- _Information supplied_
====================
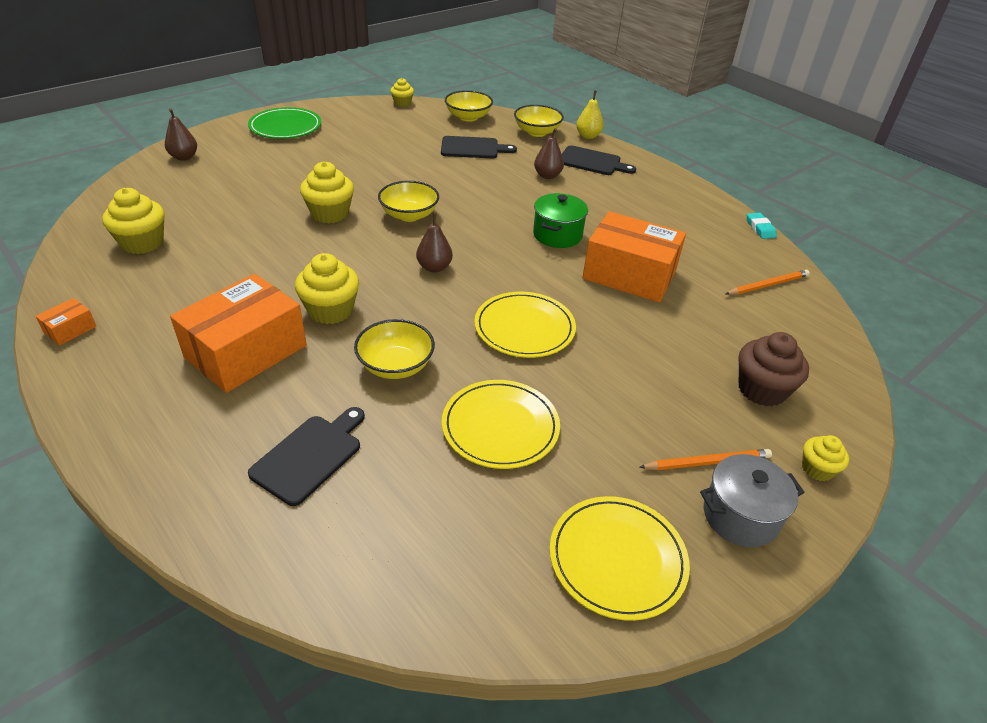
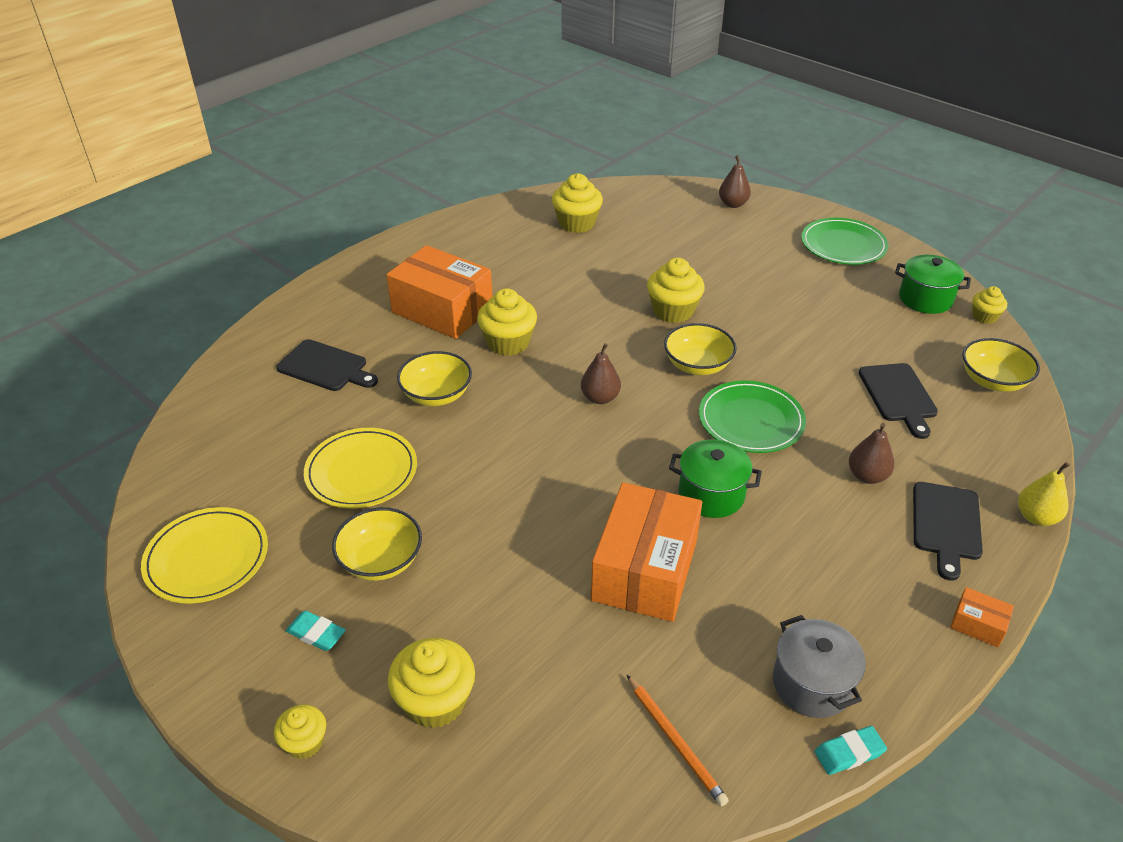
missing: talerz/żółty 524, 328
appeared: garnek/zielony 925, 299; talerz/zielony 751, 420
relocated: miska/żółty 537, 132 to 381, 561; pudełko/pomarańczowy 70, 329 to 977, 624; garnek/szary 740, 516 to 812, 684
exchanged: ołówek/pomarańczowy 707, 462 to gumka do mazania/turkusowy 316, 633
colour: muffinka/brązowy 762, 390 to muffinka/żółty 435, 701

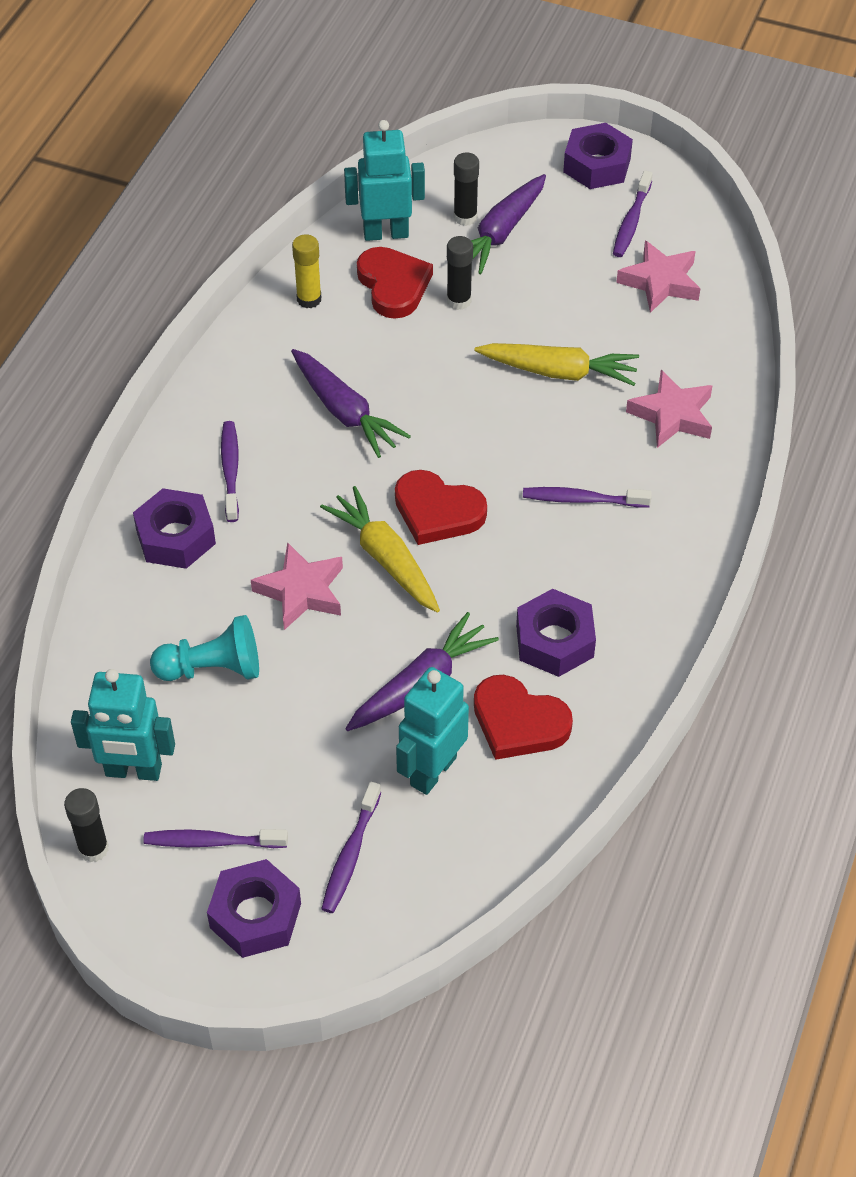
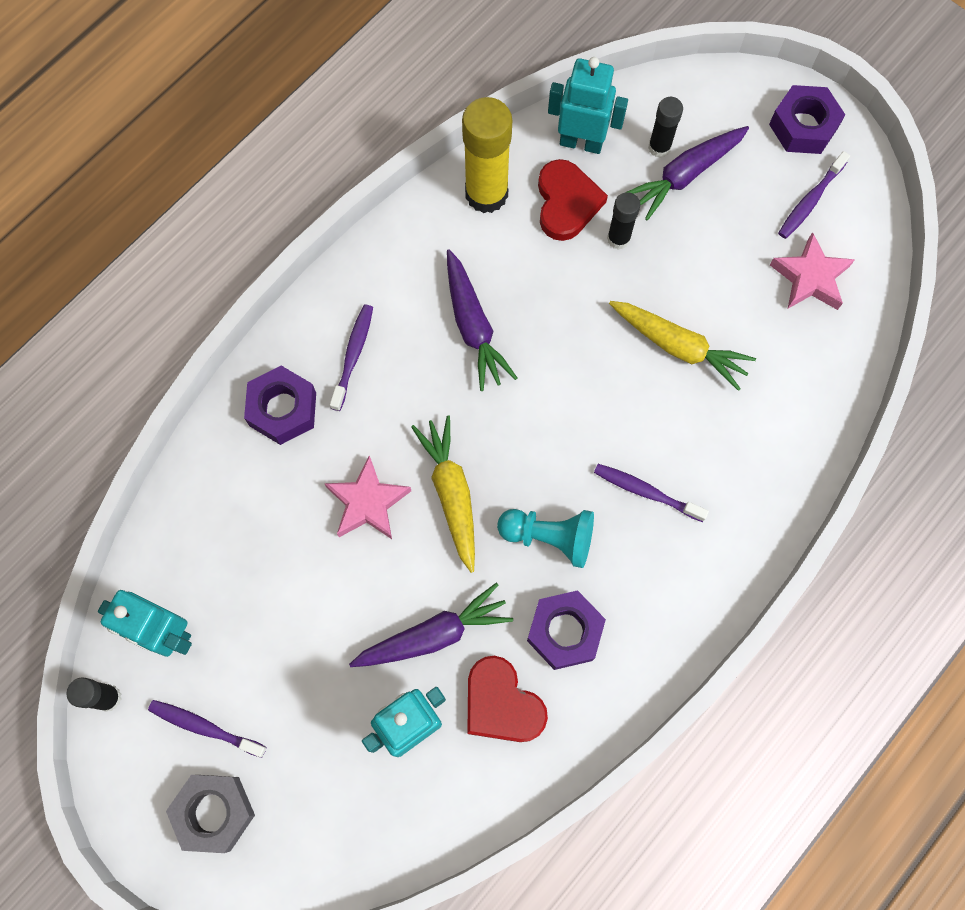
missing: gwiazda/różowy 672, 415; serce/czerwony 437, 511; szczoteczka do zębów/fioletowy 350, 855
relocated: pionek/turkusowy 212, 668 to 549, 537
colour: nakrętka/fioletowy 255, 916 to nakrętka/szary 214, 812
size: klej w sztyfcie/żółty 309, 299 = 486, 194 x1.87

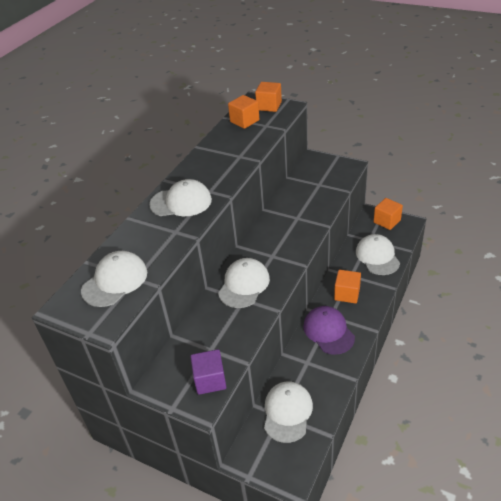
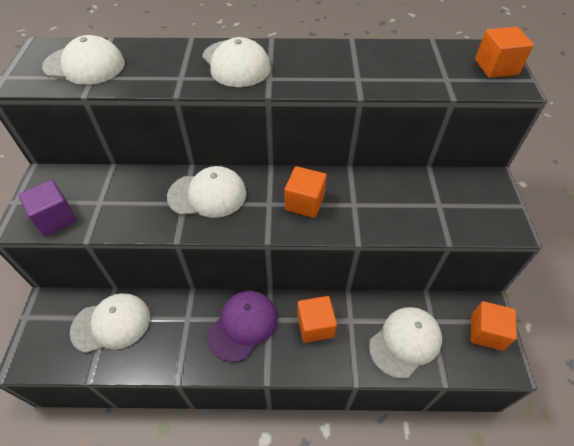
relocated: sześcian/pomarańczowy 244, 121 to 304, 202

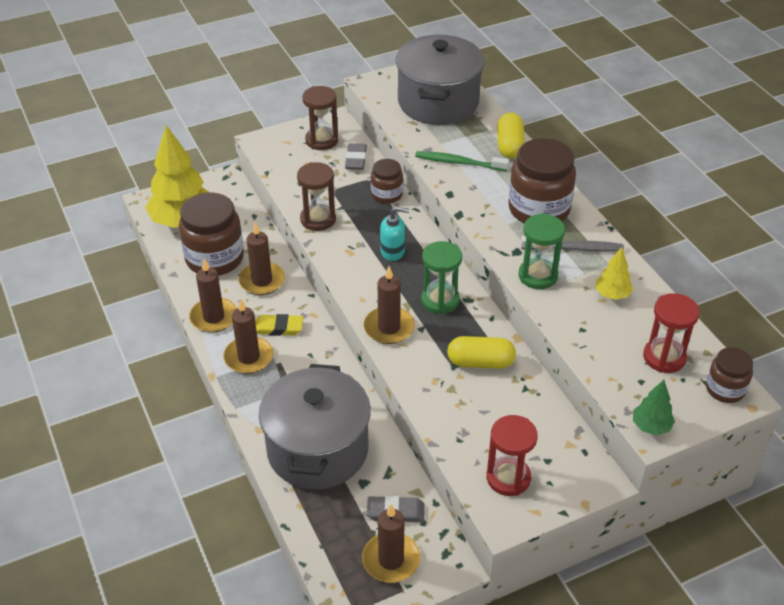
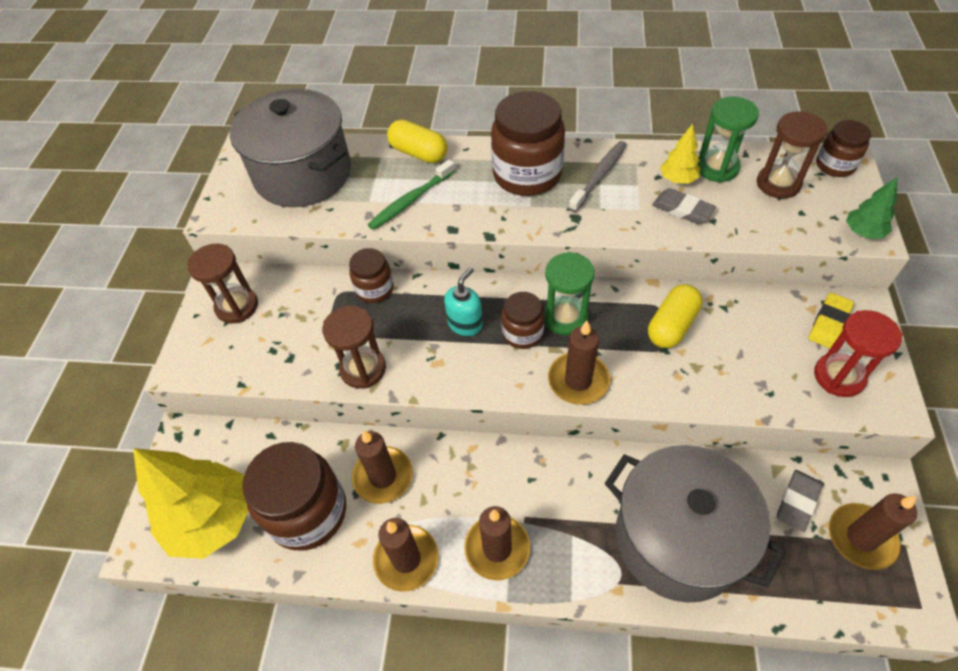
appeared: słoik/brązowy 522, 333
relocated: gumka do mazania/szary 356, 159 to 682, 209; klepsydra/zielony 538, 276 to 717, 168; gumka do mazania/żółty 278, 328 to 829, 323
colour: klepsydra/czerwony 664, 357 to klepsydra/brązowy 778, 184

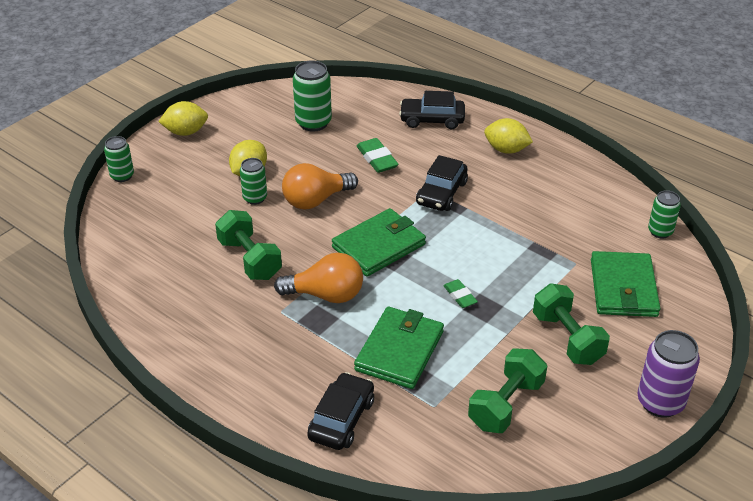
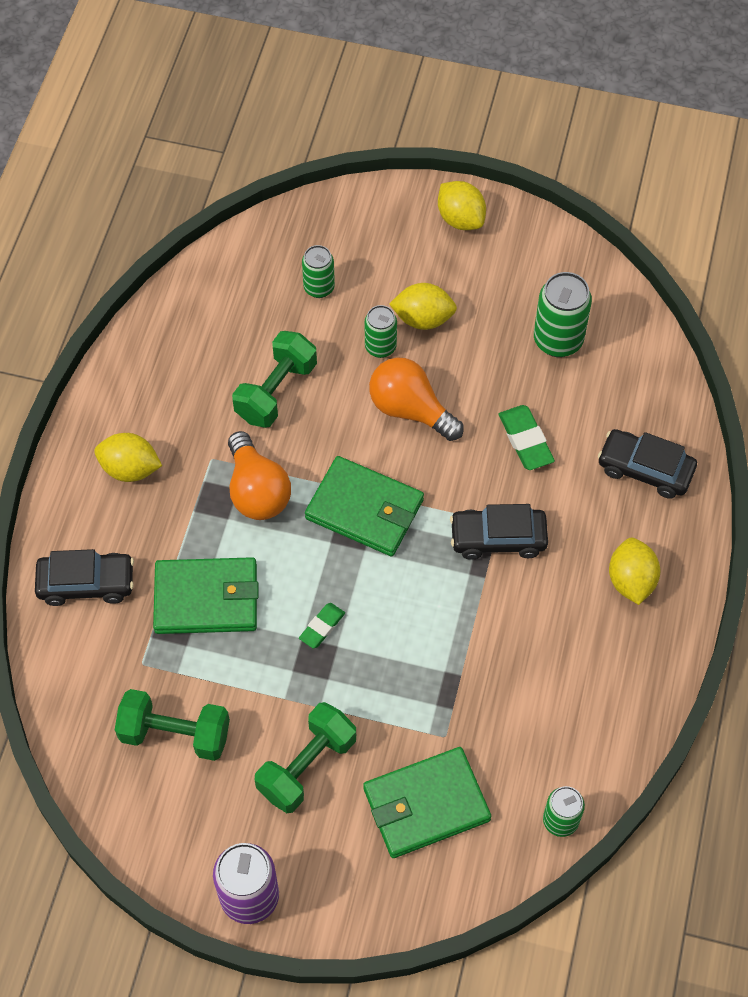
appeared: cytryna/żółty 130, 469
relocated: puszka/zielony 122, 176 to 319, 288
spun: samochód/czarny 432, 120 = 645, 469 45 degrees counterclockwise; gumka do mazania/zielony 377, 159 = 525, 440 60 degrees counterclockwise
====================
- _Task to carry out_
Could you set down, exactly as written, every line from the start of the records above through the line containing "exchanged: ołówek/pomarańczowy 707, 462", leaving the pictures out?

- _Task response_
missing: talerz/żółty 524, 328
appeared: garnek/zielony 925, 299; talerz/zielony 751, 420
relocated: miska/żółty 537, 132 to 381, 561; pudełko/pomarańczowy 70, 329 to 977, 624; garnek/szary 740, 516 to 812, 684
exchanged: ołówek/pomarańczowy 707, 462 to gumka do mazania/turkusowy 316, 633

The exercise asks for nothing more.